Image change detection data
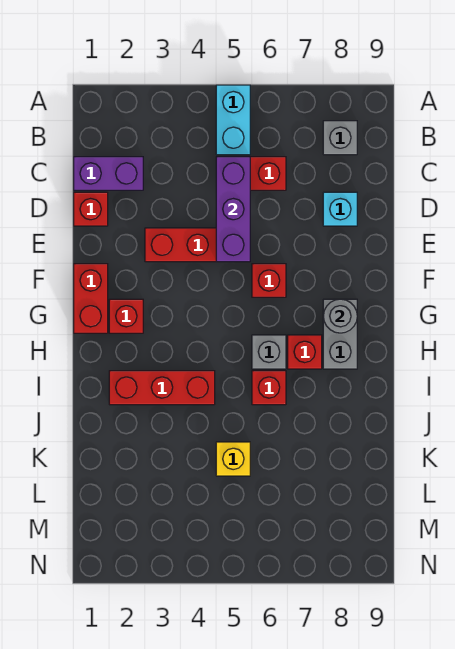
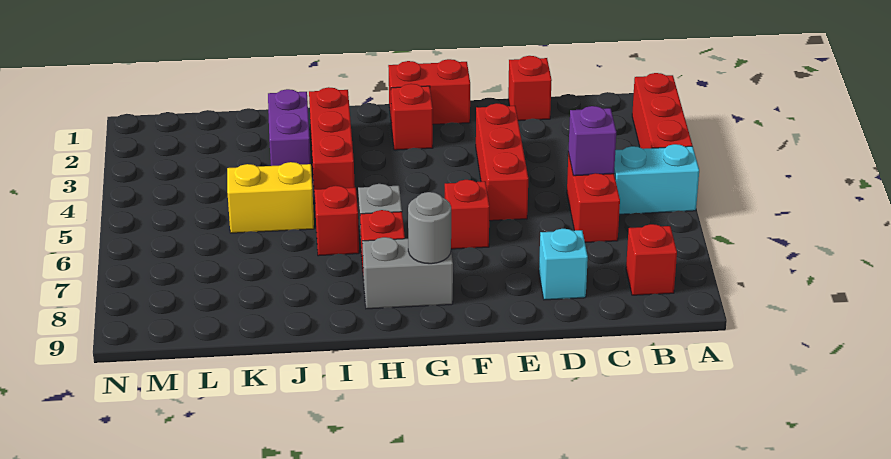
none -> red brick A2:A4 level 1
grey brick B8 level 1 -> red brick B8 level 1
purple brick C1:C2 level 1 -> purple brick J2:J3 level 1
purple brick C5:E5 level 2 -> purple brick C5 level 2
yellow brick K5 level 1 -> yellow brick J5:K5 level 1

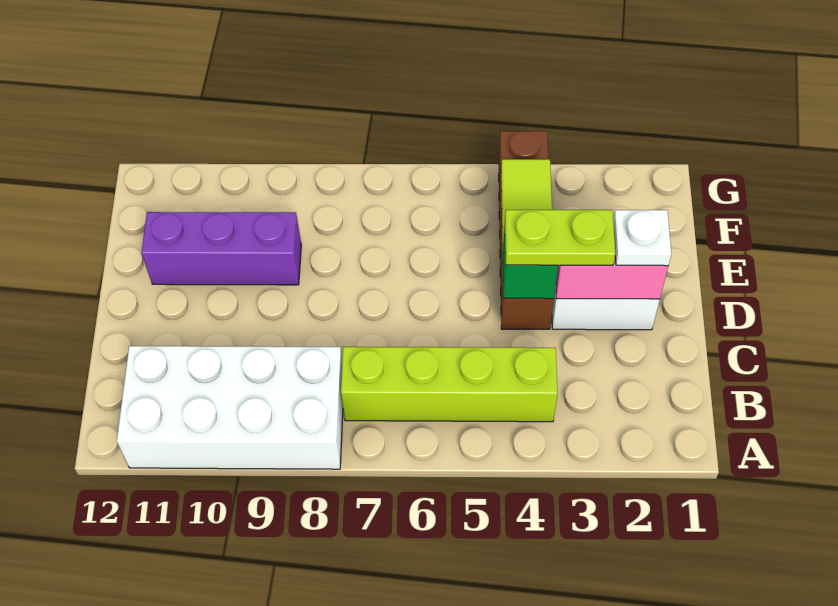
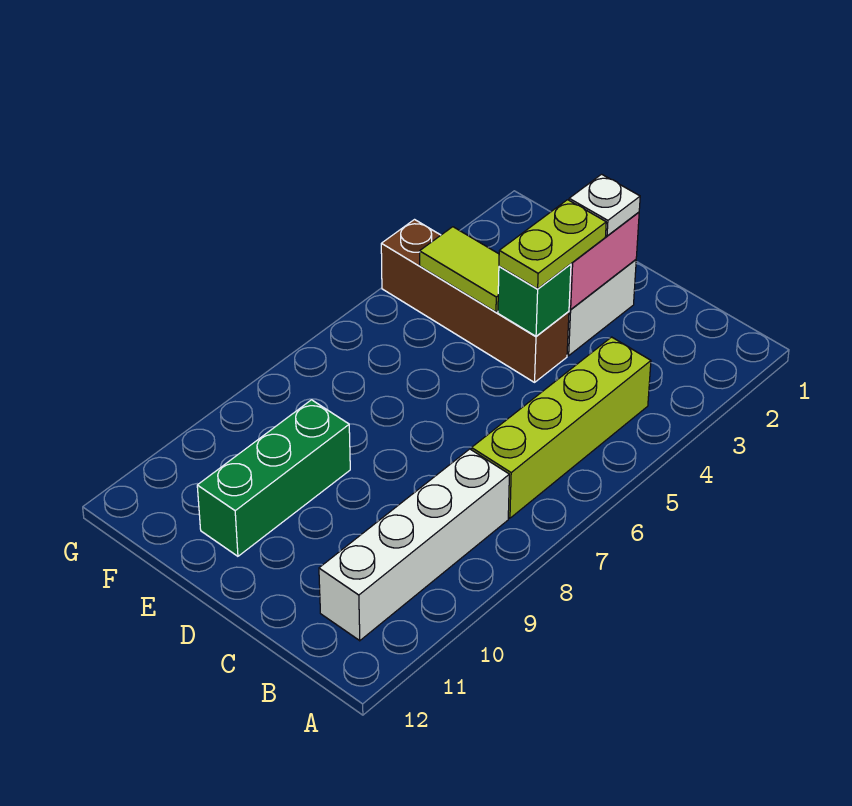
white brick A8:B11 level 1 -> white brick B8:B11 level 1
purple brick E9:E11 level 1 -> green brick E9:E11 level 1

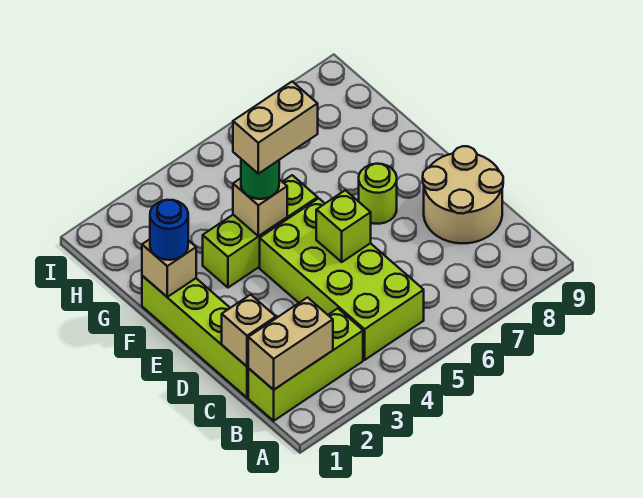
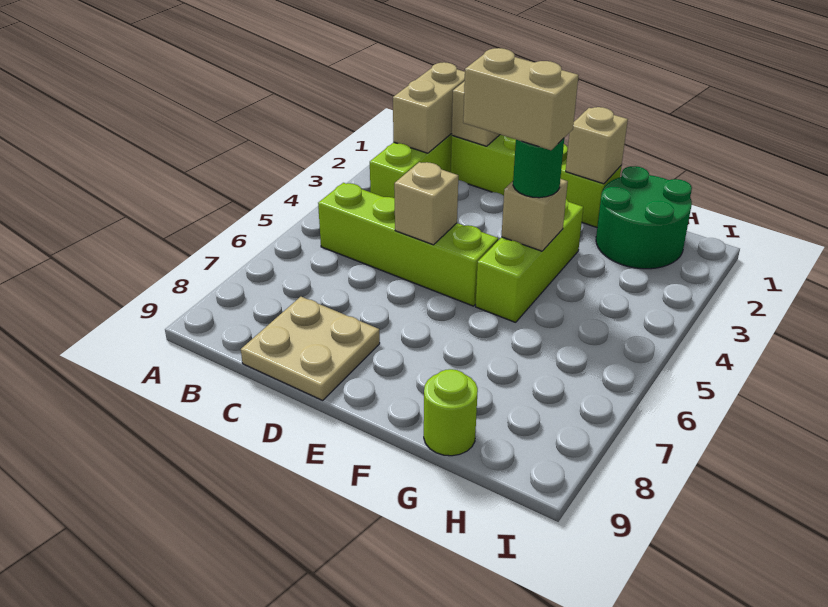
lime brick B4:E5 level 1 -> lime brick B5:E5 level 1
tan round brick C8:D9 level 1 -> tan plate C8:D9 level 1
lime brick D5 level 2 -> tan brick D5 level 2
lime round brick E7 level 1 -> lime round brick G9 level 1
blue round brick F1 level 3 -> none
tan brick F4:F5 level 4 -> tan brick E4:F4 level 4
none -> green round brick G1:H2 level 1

▸ **WHAT NEEDS TO BE DONE**: From the data above, gather every line that includes the word "lime".

▸ **TASK RESULT**:
lime brick B4:E5 level 1 -> lime brick B5:E5 level 1
lime brick D5 level 2 -> tan brick D5 level 2
lime round brick E7 level 1 -> lime round brick G9 level 1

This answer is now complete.